- WORK ITEM: Answer with a number only, giving how many lines in the data below include "pink".

- RECORD SET:
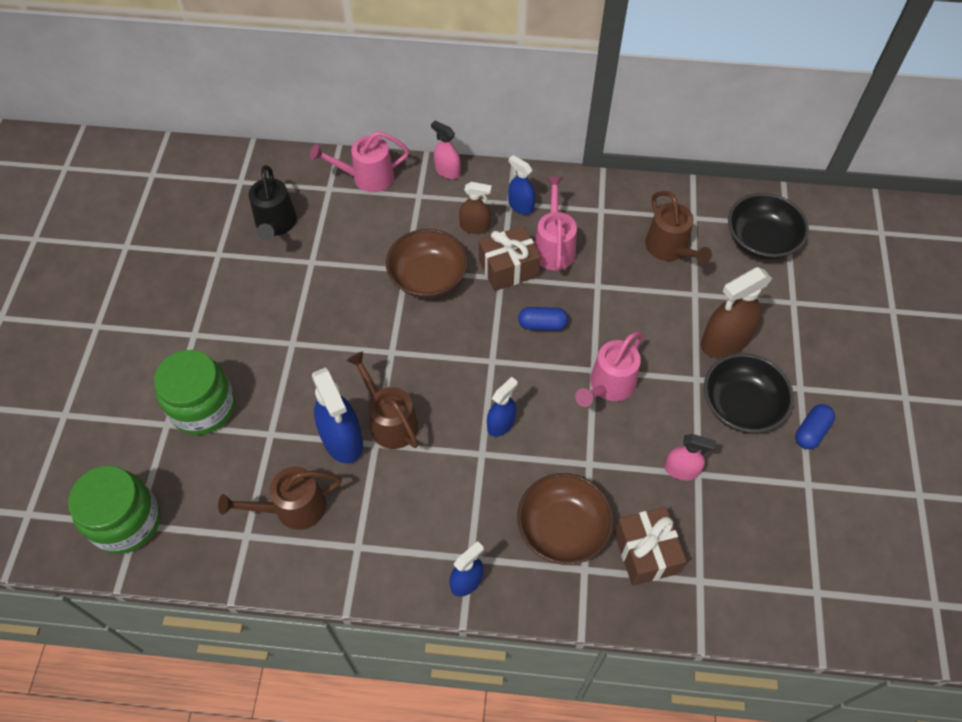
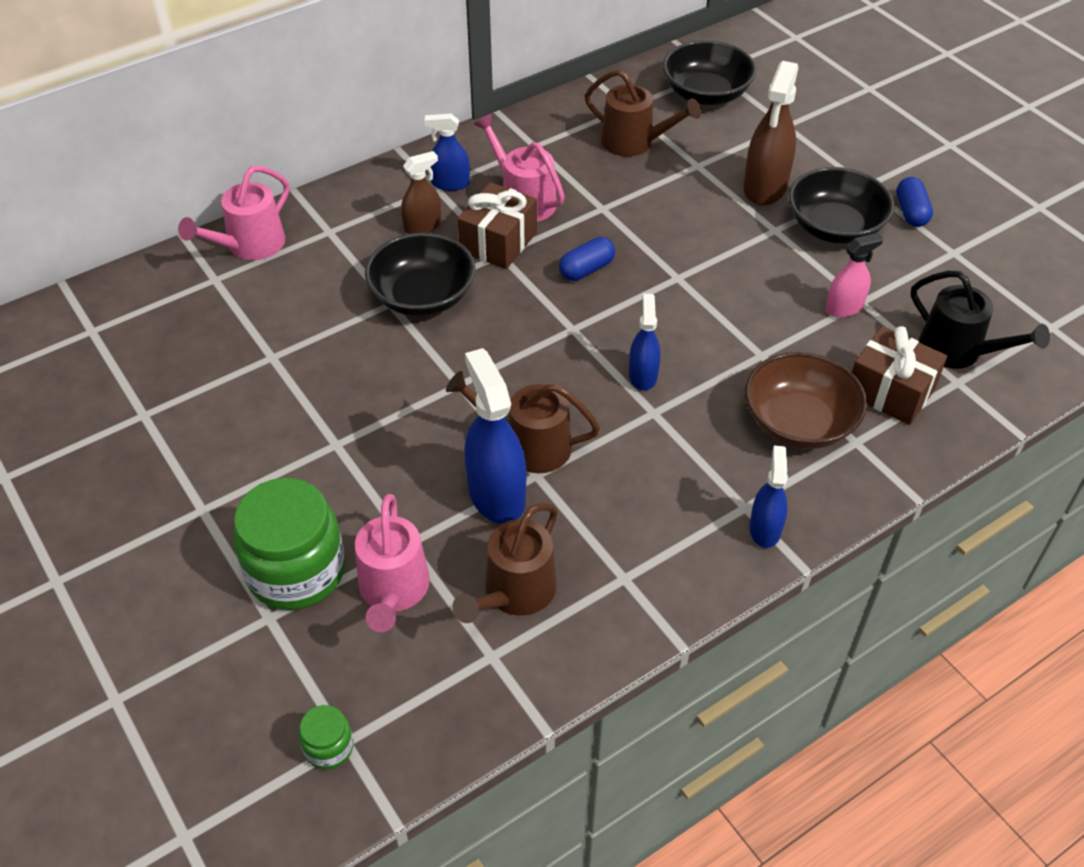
camera: 40 degrees left, 10 degrees down
(126, 521) = (329, 747): green jar -> green jar, size x0.45
(275, 224) = (186, 346): black watering can -> black watering can (958, 351)
(342, 439) = (496, 494): blue spray bottle -> blue spray bottle turned 135 degrees counterclockwise
(428, 277) = (422, 296): brown bowl -> black bowl
(447, 171) = (336, 194): pink spray bottle -> none
(609, 386) = (706, 282): pink watering can -> pink watering can (393, 591)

- TASK SOLUTION: 2